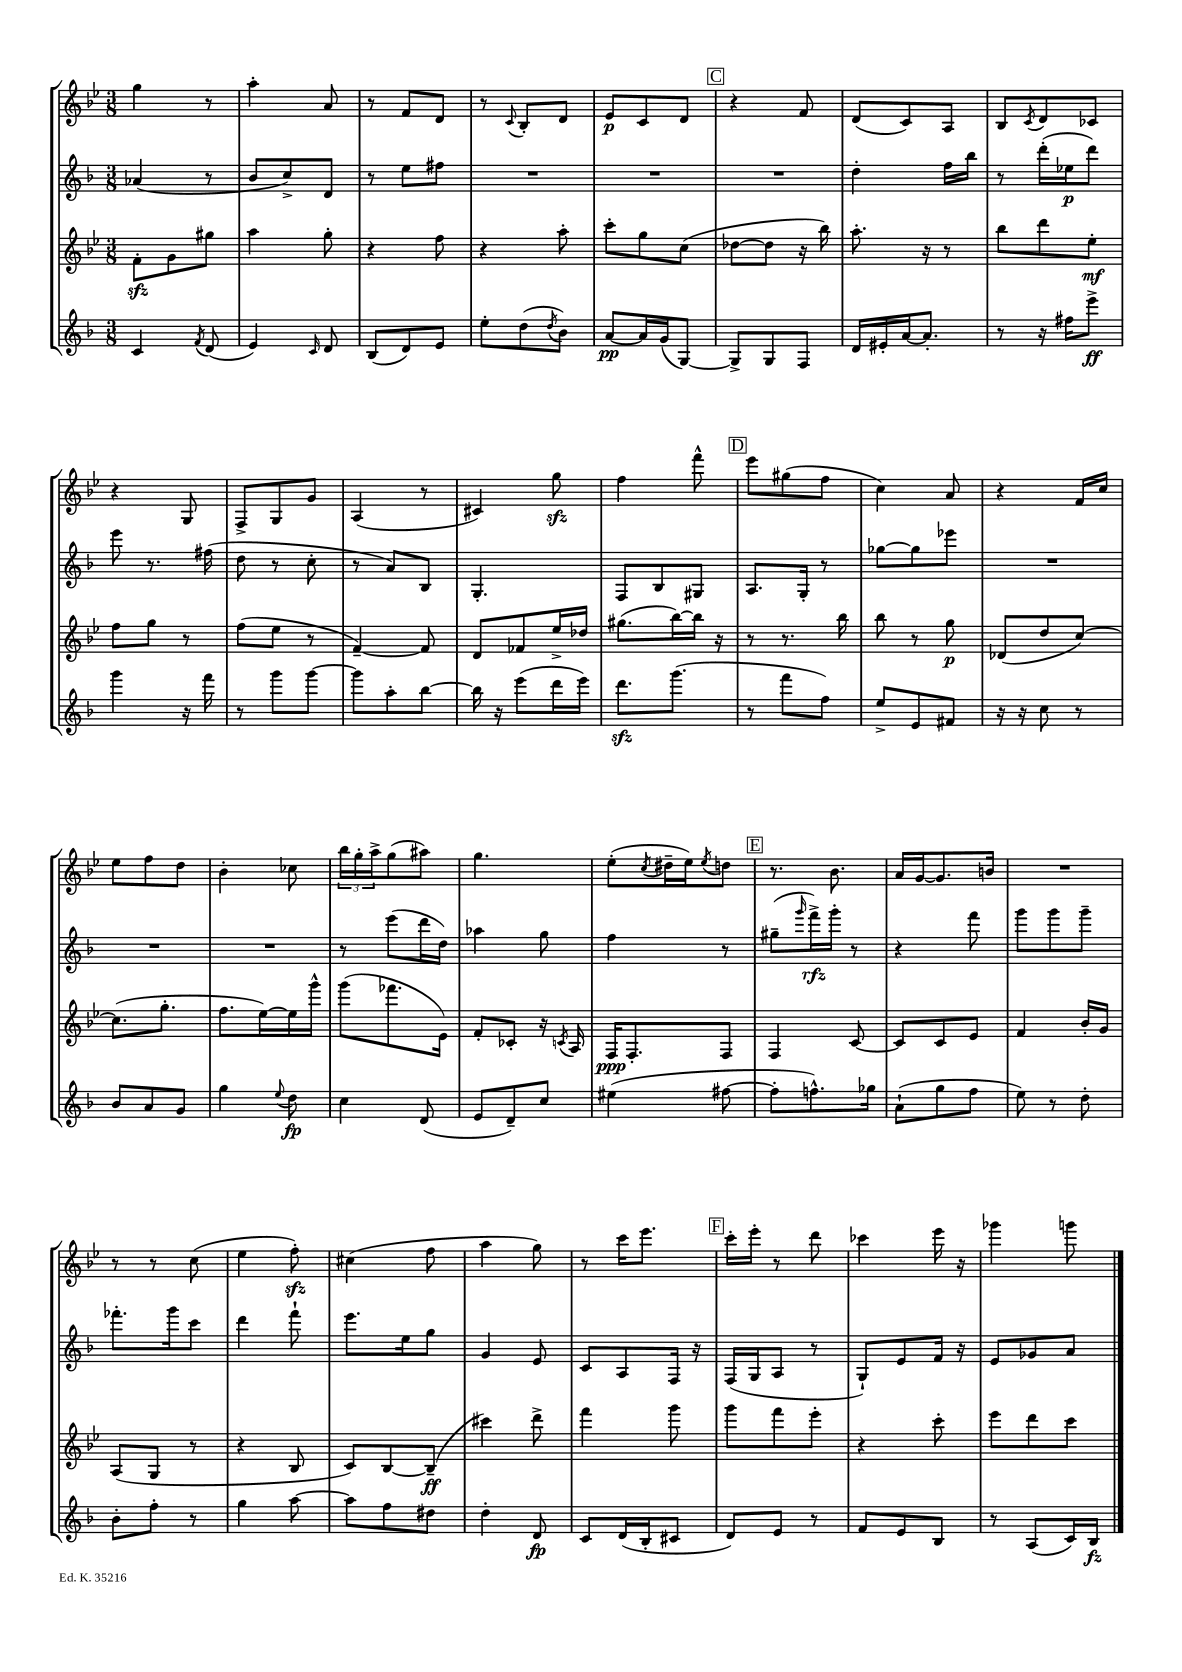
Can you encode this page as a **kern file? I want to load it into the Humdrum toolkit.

**kern	**kern	**kern	**kern
*staff4	*staff3	*staff2	*staff1
*clefG2	*clefG2	*clefG2	*clefG2
*k[b-]	*k[b-e-]	*k[b-]	*k[b-e-]
*M3/8	*M3/8	*M3/8	*M3/8
4c/	8f'\L	(4a-/	4gg\
.	8g\	.	.
8qf/	.	.	.
(8d/	8gg#\J	8r	8r
=	=	=	=
4e/)	4aa\	8b-/L	4aa'\
.	.	8cc^/)	.
16qqc/	.	.	.
8d/	8gg'\	8d/J	8a/
=	=	=	=
(8B-/L	4r	8r	8r
8d/)	.	8ee\L	8f/L
8e/J	8ff\	8ff#\J	8d/J
=	=	=	=
8ee'\L	4r	4.r	8r
.	.	.	8qqc/
(8dd\	.	.	8B-'/L
8qdd/	.	.	.
8b-\J)	8aa'\	.	8d/J
=	=	=	=
[8a/L	8ccc'\L	4.r	8e-/L
16a/]L	8gg\	.	8c/
(16g/J	.	.	.
[8G/J)	(8cc\J	.	8d/J
=	=	=	=
8G^/]L	[8dd-\L	4.r	4r
8G/	8dd-\]J	.	.
8F/J	16r	.	8f/
.	16bb-\)	.	.
=	=	=	=
16d/LL	8.aa'\	4dd'\	(8d/L
16e#'/	.	.	.
[16a/J	.	.	8c/)
8.a'/]J	16r	.	.
.	8r	16ff\LL	8A/J
.	.	16bb-\JJ	.
=	=	=	=
8r	8bb-\L	8r	8B-/L
.	.	.	8qc/
16r	8ddd\	(16ddd'\LL	8d/
16ff#\LK	.	16ee-\J	.
8eee^\J	8ee-'\J	8ddd\J)	8c-/J
=	=	=	=
4ggg\	8ff\L	8eee\	4r
.	8gg\J	8.r	.
16r	8r	.	8G/
16fff\	.	(16ff#\	.
=	=	=	=
8r	(8ff\L	8dd\	8F^/L
8ggg\L	8ee-\J	8r	8G/
[8ggg\J	8r	8cc'\	8g/J
=	=	=	=
8ggg\]L	[4f~/)	8r	(4A/
8aa'\	.	8a/L)	.
[8bb-\J	8f/]	8B-/J	8r
=	=	=	=
16bb-\]	8d/L	4.G'/	4c#/)
16r	.	.	.
(8eee\L	8f-/	.	.
16ddd\L	16ee-^/L	.	8gg\
16eee\JJ)	16dd-/JJ	.	.
=	=	=	=
8.ddd\L	(8.gg#\L	8F/L	4ff\
.	.	8B-/	.
(8.ggg\J	[16bb-\L)	.	.
.	16bb-\]JJ	8G#/J	8fff^^\
.	16r	.	.
=	=	=	=
8r	8r	8.A/L	8eee-\L
8fff\L	8.r	.	(8gg#\
.	.	16G'/Jk	.
8ff\J)	.	8r	8ff\J
.	16bb-\	.	.
=	=	=	=
8ee^/L	8bb-\	[8gg-\L	4cc\)
8e/	8r	8gg-\]	.
8f#/J	8gg\	8eee-\J	8a/
=	=	=	=
16r	(8d-/L	4.r	4r
16r	.	.	.
8cc\	8dd/	.	.
8r	[8cc/J)	.	16f/LL
.	.	.	16cc/JJ
=	=	=	=
8b-/L	(8.cc\]L	4.r	8ee-\L
8a/	.	.	8ff\
.	8.gg'\J	.	.
8g/J	.	.	8dd\J
=	=	=	=
4gg\	8.ff\L	4.r	4b-'\
.	[16ee-\L)	.	.
8qqee/	.	.	.
8dd\	16ee-\]	.	8cc-\
.	16ggg^^\JJ	.	.
=	=	=	=
4cc\	(8ggg\L	8r	24bb-\LL
.	.	.	24gg'\
.	.	.	24aa^\J
.	8.fff-\	(8eee\L	(8gg\
(8d/	.	16ddd\L	8aa#\J)
.	16e-\Jk)	16dd\JJ)	.
=	=	=	=
8e/L	8f'/L	4aa-\	4.gg\
8d~/)	8c-'/J	.	.
8cc/J	16r	8gg\	.
.	8qc/	.	.
.	16A/	.	.
=	=	=	=
(4ee#\	16F/LK	4ff\	(8ee-'\L
.	8.F'/	.	.
.	.	.	8qcc/
.	.	.	16dd#~\L
.	.	.	16ee-\J)
.	.	.	8qee-/
[8ff#\	8F/J	8r	8dd\J
=	=	=	=
8ff#'\]L	4F/	(8gg#~\L	8.r
.	.	16qqggg/	.
8.ff^^\)	.	16fff^\L)	.
.	.	16ggg'\JJ	8.b-\
.	[8c/	8r	.
16gg-\Jk	.	.	.
=	=	=	=
(8a`\L	8c/]L	4r	16a/LL
.	.	.	[16g/J
8gg\	8c/	.	8.g/]
8ff\J	8e-/J	8fff\	.
.	.	.	16b/Jk
=	=	=	=
8ee\)	4f/	8ggg\L	4.r
8r	.	8ggg\	.
8dd'\	16b-'/LL	8ggg~\J	.
.	16g/JJ	.	.
=	=	=	=
8b-'\L	(8A/L	8.fff-'\L	8r
8ff'\J	8G/J	.	8r
.	.	16ggg\k	.
8r	8r	8ccc\J	(8cc\
=	=	=	=
4gg\	4r	4ddd\	4ee-\
[8aa\	8B-/	8fff`\	8ff'\)
=	=	=	=
8aa\]L	8c/L)	8.eee\L	(4cc#\
8ff\	[8B-/	.	.
.	.	16ee\k	.
8dd#\J	(8B-~/]J	8gg\J	8ff\
=	=	=	=
4dd'\	4ccc#\)	4g/	4aa\
8d/	8ddd^\	8e/	8gg\)
=	=	=	=
8c/L	4fff\	8c/L	8r
(16d/L	.	8A/	16ccc\LK
16B-'/J	.	.	8.eee-\J
8c#/J	8ggg\	16F/Jk	.
.	.	16r	.
=	=	=	=
8d/L)	8ggg\L	(16F/LL	16ccc'\LL
.	.	16G/J	16eee-'\JJ
8e/J	8fff\	8A/J	8r
8r	8eee-'\J	8r	8ddd\
=	=	=	=
8f/L	4r	8G`/L)	4ccc-\
8e/	.	8e/	.
8B-/J	8ccc'\	16f/Jk	16eee-\
.	.	16r	16r
=	=	=	=
8r	8eee-\L	8e/L	4ggg-\
(8A/L	8ddd\	8g-/	.
16c/L)	8ccc\J	8a/J	8ggg\
16B-/JJ	.	.	.
==	==	==	==
*-	*-	*-	*-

______________________________

Please state how many lines of the listing contain the string "kern", treating uppercase and lowercase as different, and reply with the number alone.

2